## Recorded data
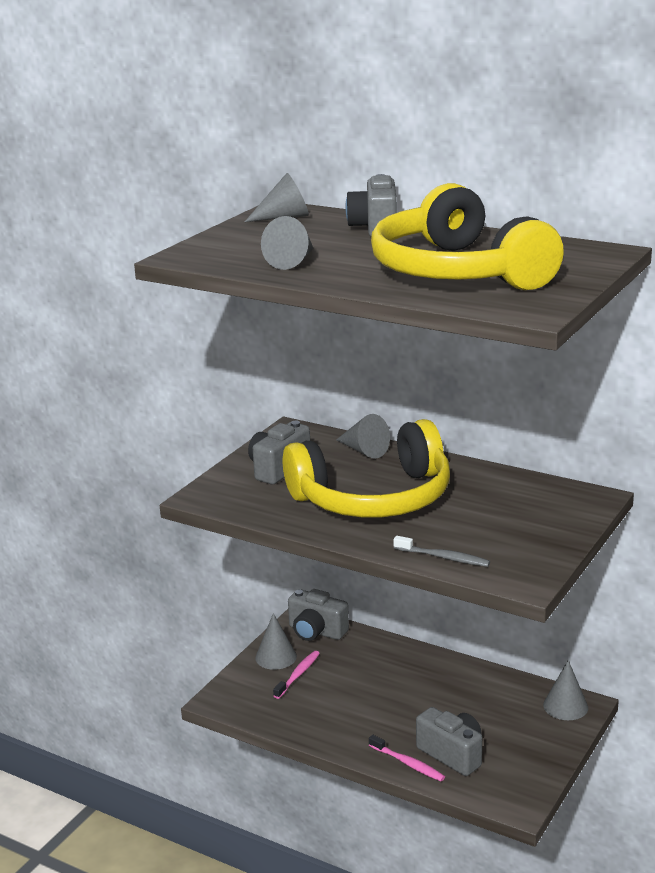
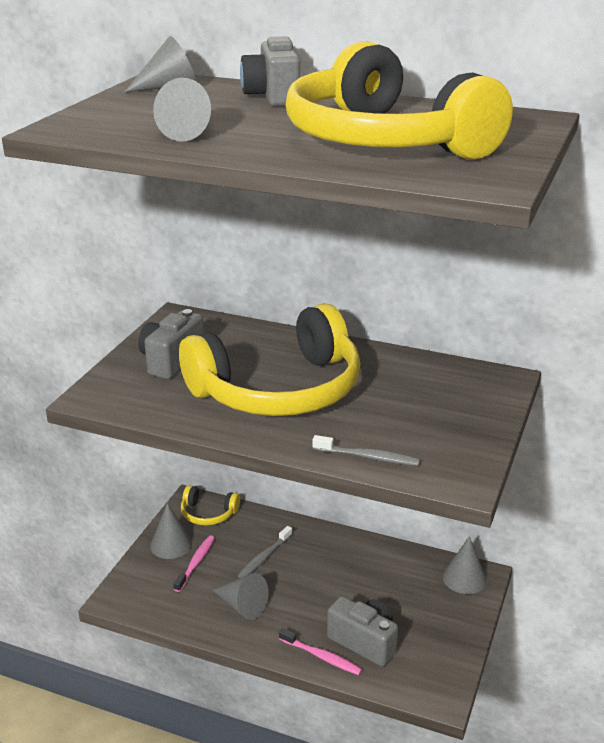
camera: 10 degrees left, 5 degrees up
(316, 631) = (208, 514): grey camera -> yellow headphones
(364, 450) = (257, 336): grey cone -> grey cone (242, 606)
(366, 674) = (264, 557): none -> grey toothbrush

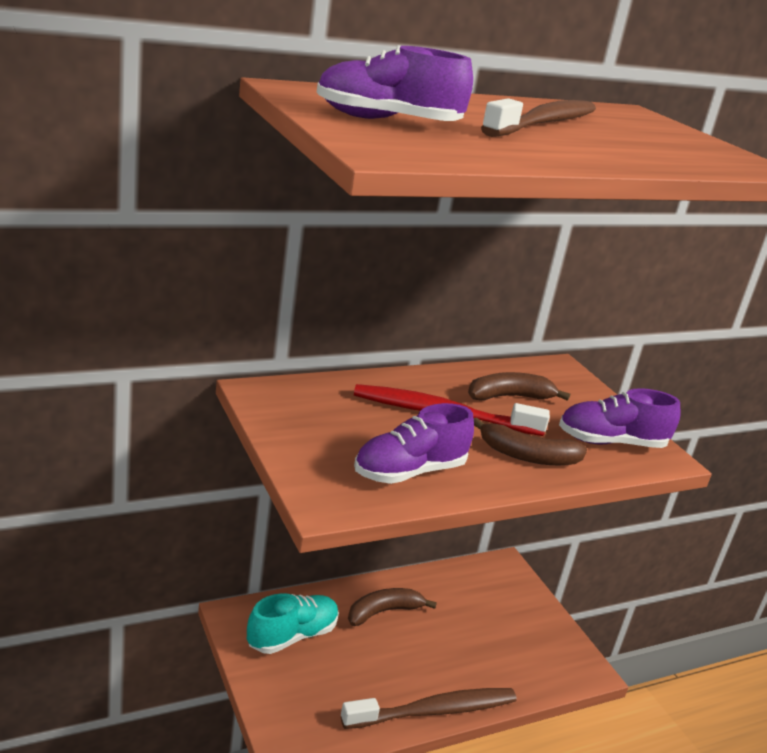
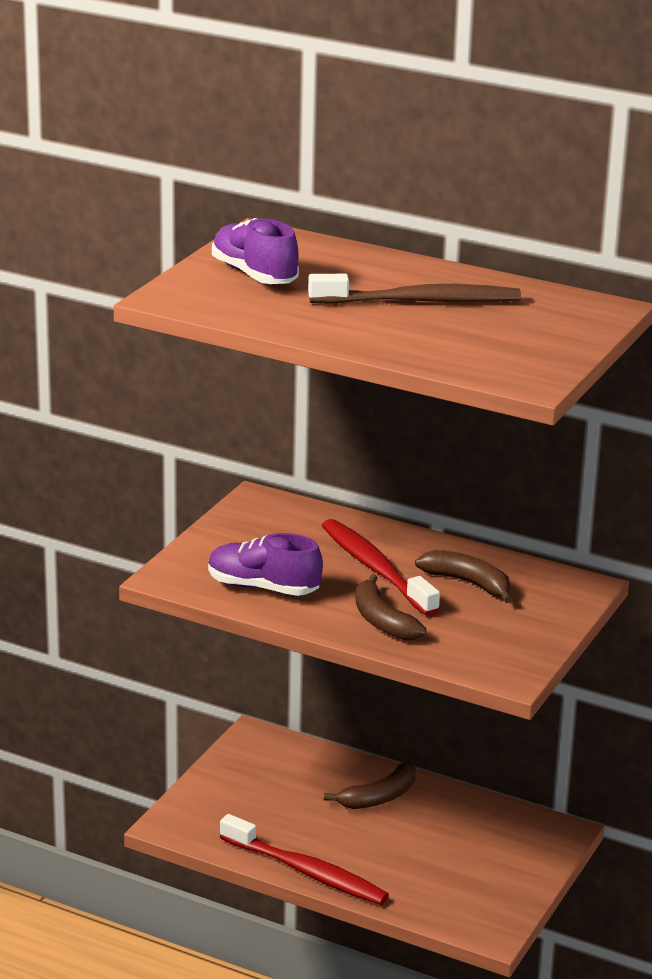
camera: 55 degrees right, 0 degrees up
(292, 636) = (276, 770): turquoise shoe -> none
(384, 612) = (379, 797): brown banana -> brown banana turned 120 degrees clockwise
(434, 711) = (306, 871): brown toothbrush -> red toothbrush
(611, 442) = (484, 647): purple shoe -> none

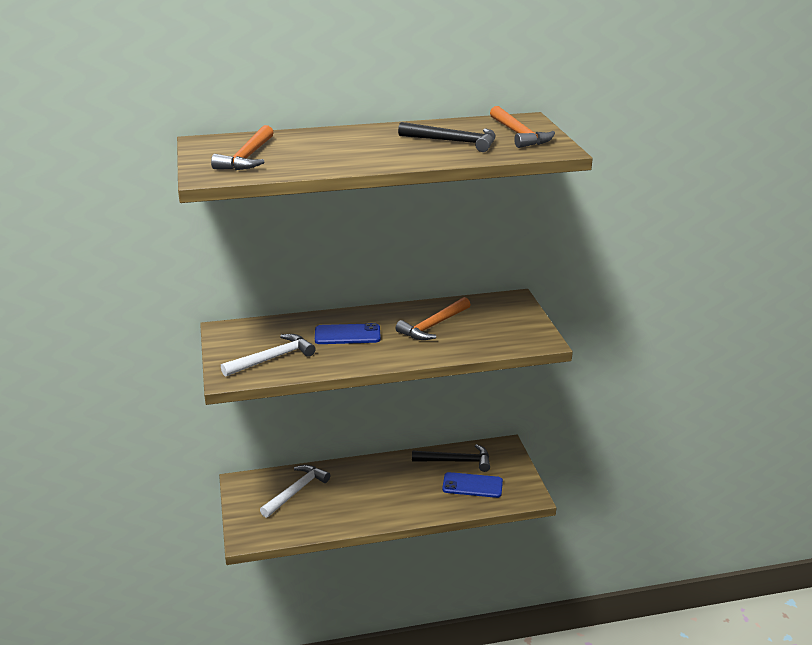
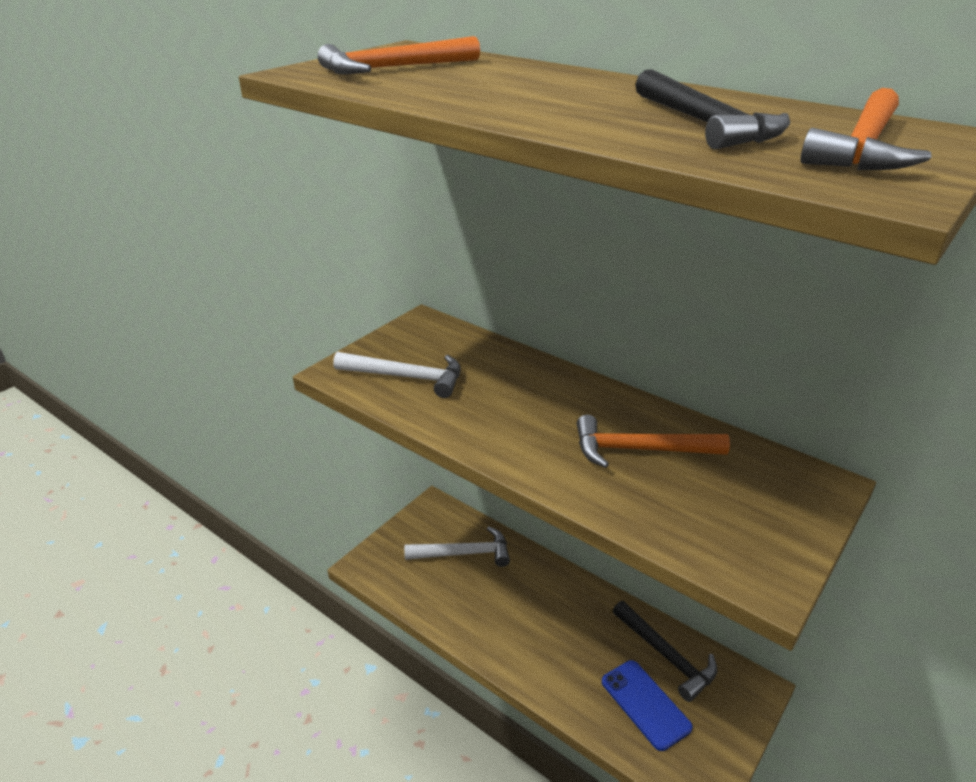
camera: 50 degrees right, 5 degrees up
(347, 335) = (522, 398): blue phone -> none

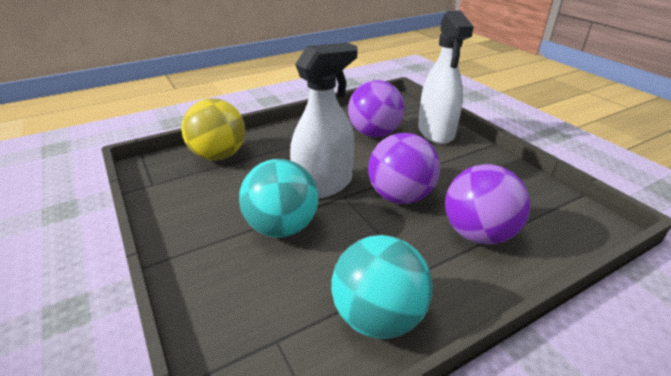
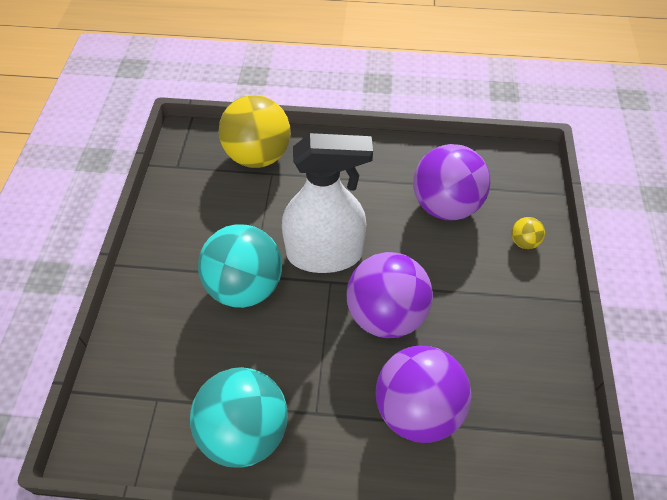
camera: 35 degrees right, 20 degrees up
(436, 132) = (524, 242): white spray bottle -> yellow ball

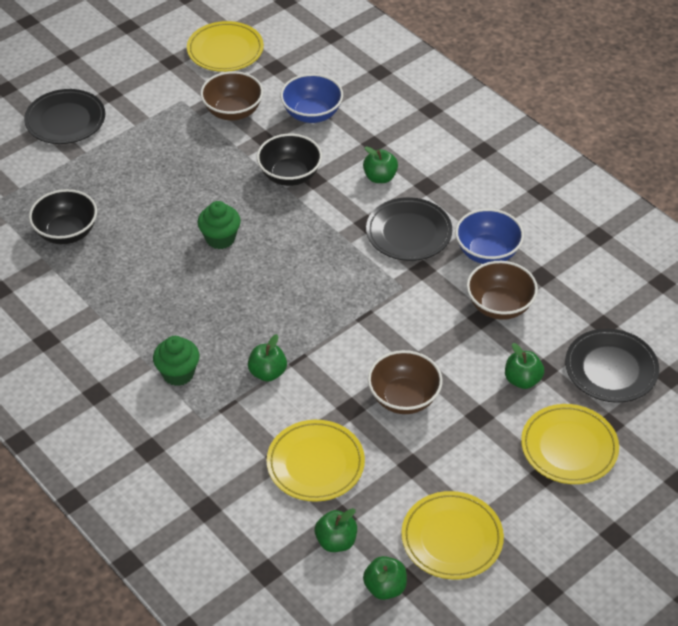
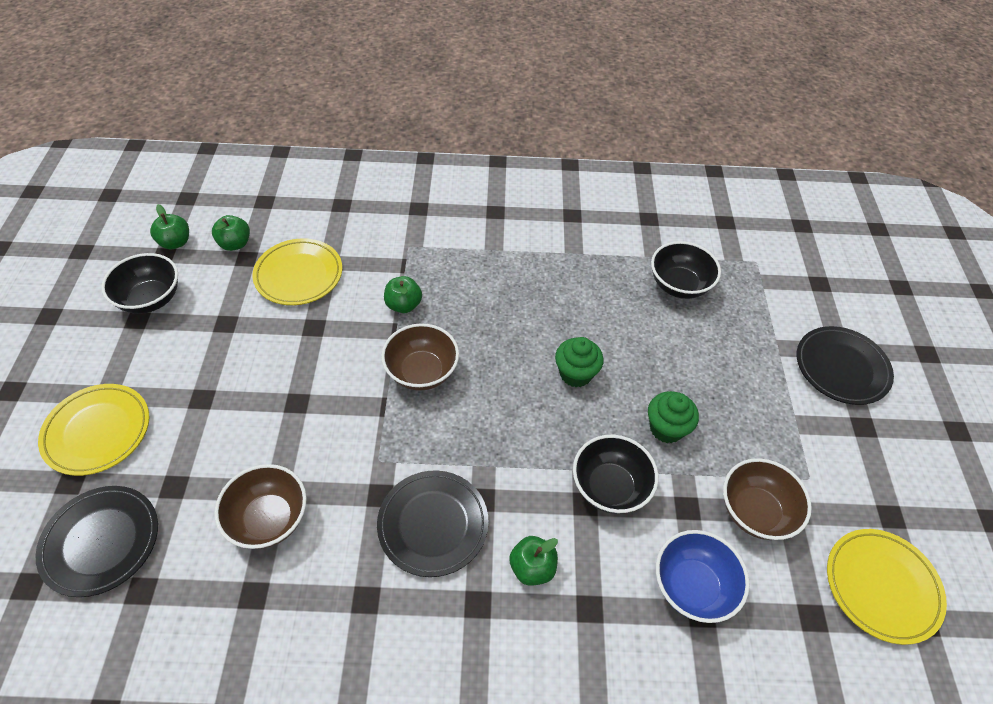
camera: 130 degrees right, 5 degrees up
(178, 373) = (463, 259): green cupcake -> green cupcake (666, 428)
(404, 398) = (279, 365): brown bowl -> brown bowl (422, 372)
(452, 538) = (151, 299): yellow plate -> black bowl
(487, 252) = (334, 573): blue bowl -> none
(522, 380) = (186, 460): green apple -> none

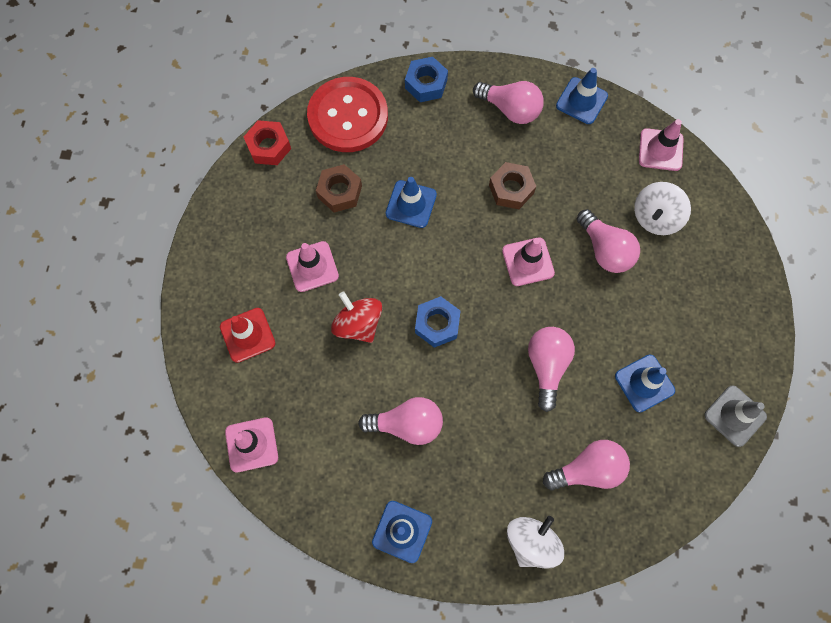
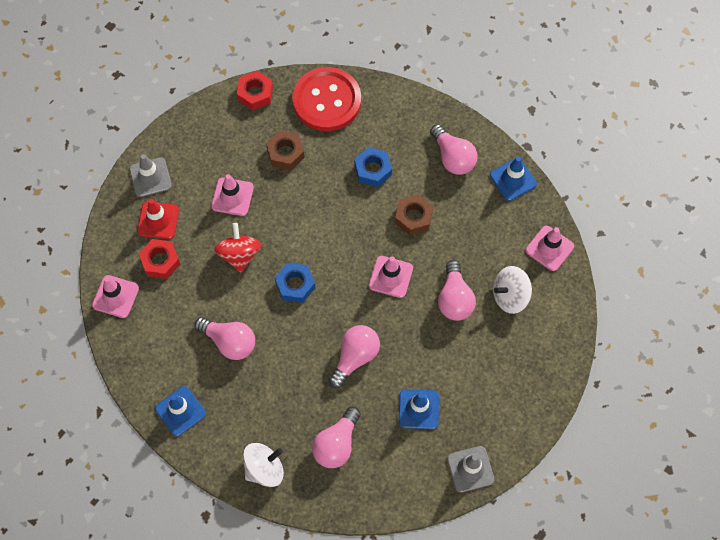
camera: 30 degrees right, 5 degrees down
(210, 293) = (150, 177): none -> grey traffic cone
(277, 378) = (160, 261): none -> red nut
(411, 204) = (332, 189): blue traffic cone -> none
(426, 84) = (401, 105): blue nut -> blue nut (373, 170)
(588, 469) = (336, 444): pink light bulb -> pink light bulb turned 105 degrees clockwise

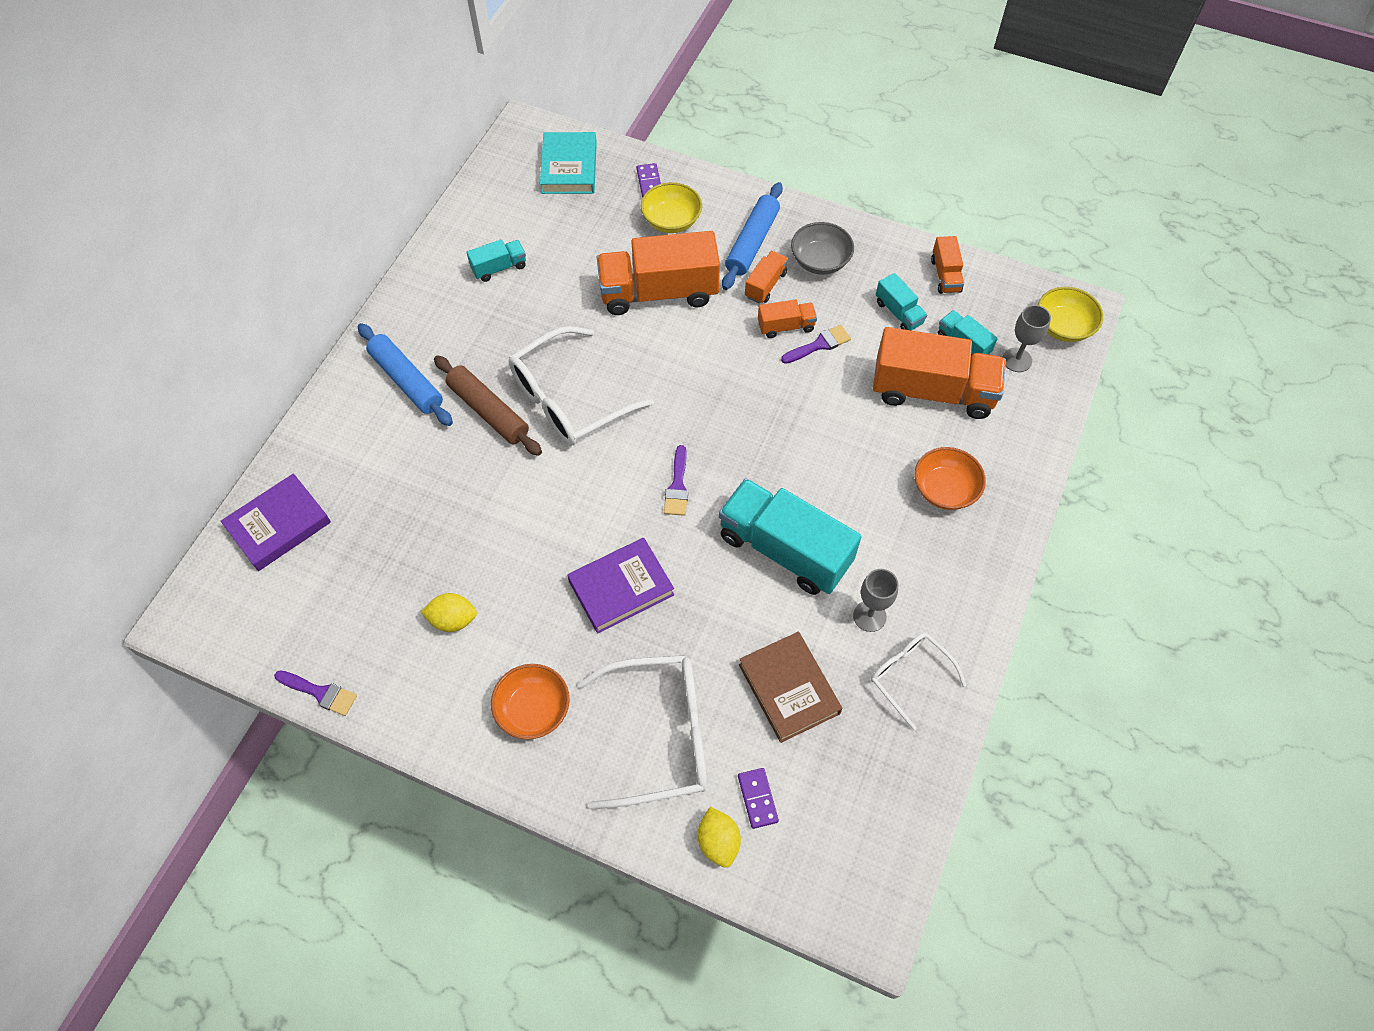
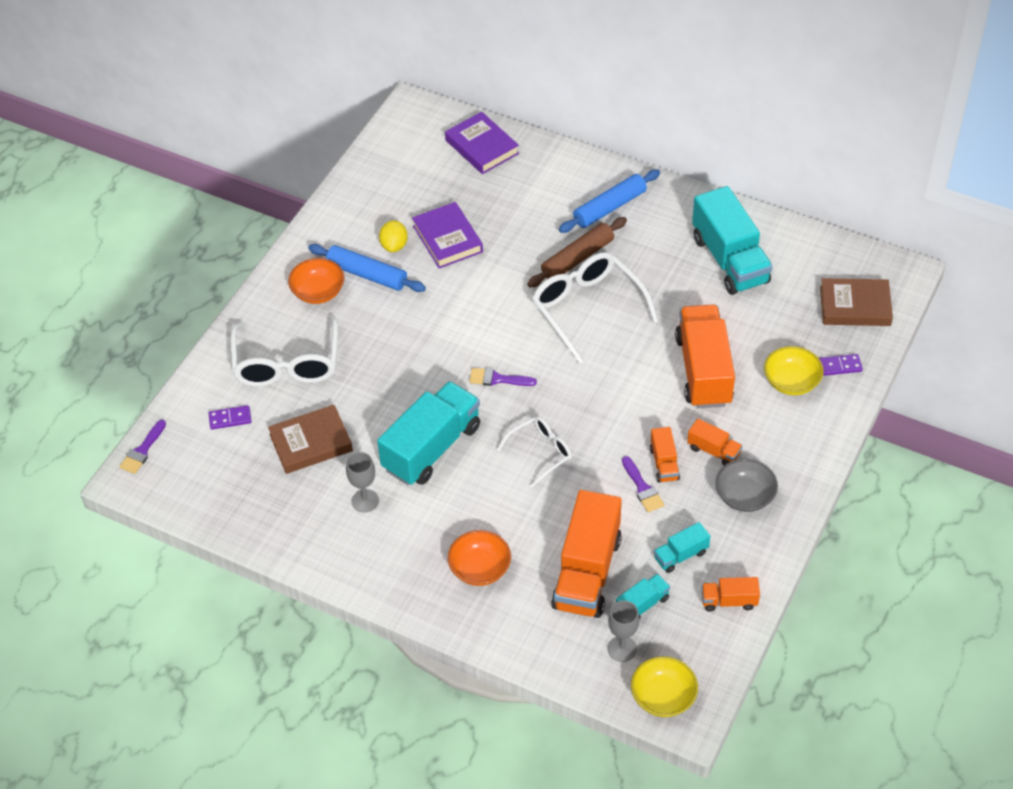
camera: 95 degrees right, 10 degrees down
(320, 693) = (348, 180): purple brush -> purple brush (142, 450)
(499, 268) = (729, 260): turquoise truck -> turquoise truck, size x2.13
(569, 167) = (855, 306): turquoise book -> brown book
(621, 588) = (408, 342): purple book -> purple book (447, 239)
(718, 841) = (204, 394): yellow lemon -> none
(752, 242) = (766, 443): blue rolling pin -> blue rolling pin (367, 275)
(910, 677) = (309, 523): white glasses -> white glasses (540, 453)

## Prompt
The records above need to be reproduced exactly, with all images omitted.

## The completed task
camera: 10 degrees left, 5 degrees up
(316, 631) = (208, 514): grey camera -> yellow headphones
(364, 450) = (257, 336): grey cone -> grey cone (242, 606)
(366, 674) = (264, 557): none -> grey toothbrush

camera: 55 degrees right, 0 degrees up
(292, 636) = (276, 770): turquoise shoe -> none
(384, 612) = (379, 797): brown banana -> brown banana turned 120 degrees clockwise
(434, 711) = (306, 871): brown toothbrush -> red toothbrush
(611, 442) = (484, 647): purple shoe -> none

camera: 50 degrees right, 5 degrees up
(347, 335) = (522, 398): blue phone -> none

camera: 35 degrees right, 20 degrees up
(436, 132) = (524, 242): white spray bottle -> yellow ball

camera: 130 degrees right, 5 degrees up
(178, 373) = (463, 259): green cupcake -> green cupcake (666, 428)
(404, 398) = (279, 365): brown bowl -> brown bowl (422, 372)
(452, 538) = (151, 299): yellow plate -> black bowl
(487, 252) = (334, 573): blue bowl -> none
(522, 380) = (186, 460): green apple -> none

camera: 30 degrees right, 5 degrees down
(210, 293) = (150, 177): none -> grey traffic cone
(277, 378) = (160, 261): none -> red nut
(411, 204) = (332, 189): blue traffic cone -> none
(426, 84) = (401, 105): blue nut -> blue nut (373, 170)
(588, 469) = (336, 444): pink light bulb -> pink light bulb turned 105 degrees clockwise

camera: 95 degrees right, 10 degrees down
(320, 693) = (348, 180): purple brush -> purple brush (142, 450)
(499, 268) = (729, 260): turquoise truck -> turquoise truck, size x2.13
(569, 167) = (855, 306): turquoise book -> brown book
(621, 588) = (408, 342): purple book -> purple book (447, 239)
(718, 841) = (204, 394): yellow lemon -> none
(752, 242) = (766, 443): blue rolling pin -> blue rolling pin (367, 275)
(910, 677) = (309, 523): white glasses -> white glasses (540, 453)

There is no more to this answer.